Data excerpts
========================================
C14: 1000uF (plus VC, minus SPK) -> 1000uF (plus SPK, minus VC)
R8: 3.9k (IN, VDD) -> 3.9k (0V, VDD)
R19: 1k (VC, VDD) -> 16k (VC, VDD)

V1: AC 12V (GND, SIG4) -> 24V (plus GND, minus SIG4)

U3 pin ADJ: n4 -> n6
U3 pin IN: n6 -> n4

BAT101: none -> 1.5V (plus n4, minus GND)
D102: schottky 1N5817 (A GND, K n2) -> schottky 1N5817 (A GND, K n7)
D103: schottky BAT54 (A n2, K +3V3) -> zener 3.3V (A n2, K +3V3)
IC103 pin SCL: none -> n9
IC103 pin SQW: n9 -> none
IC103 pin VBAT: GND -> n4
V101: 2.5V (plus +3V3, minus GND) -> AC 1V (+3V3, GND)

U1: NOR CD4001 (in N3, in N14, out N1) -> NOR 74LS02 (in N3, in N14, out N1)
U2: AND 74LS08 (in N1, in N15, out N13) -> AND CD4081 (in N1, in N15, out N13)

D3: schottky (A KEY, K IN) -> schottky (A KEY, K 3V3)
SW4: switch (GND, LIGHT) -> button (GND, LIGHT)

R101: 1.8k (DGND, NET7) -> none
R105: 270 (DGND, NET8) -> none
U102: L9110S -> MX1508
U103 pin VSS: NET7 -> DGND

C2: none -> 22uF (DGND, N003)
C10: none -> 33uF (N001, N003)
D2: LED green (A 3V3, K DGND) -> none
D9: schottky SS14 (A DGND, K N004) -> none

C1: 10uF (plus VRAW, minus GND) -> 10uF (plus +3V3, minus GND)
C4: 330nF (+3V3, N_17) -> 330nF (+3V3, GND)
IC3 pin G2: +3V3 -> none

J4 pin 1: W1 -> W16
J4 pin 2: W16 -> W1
========================================
## REQUIREMENT
Write out, from the lines above, only those from the line with "U3 pin ADJ: n4 -> n6" to the line with "IC103 pin SQW: n9 -> none", exactly as given, including the first and the last.

## SOLUTION TO THIS TASK
U3 pin ADJ: n4 -> n6
U3 pin IN: n6 -> n4

BAT101: none -> 1.5V (plus n4, minus GND)
D102: schottky 1N5817 (A GND, K n2) -> schottky 1N5817 (A GND, K n7)
D103: schottky BAT54 (A n2, K +3V3) -> zener 3.3V (A n2, K +3V3)
IC103 pin SCL: none -> n9
IC103 pin SQW: n9 -> none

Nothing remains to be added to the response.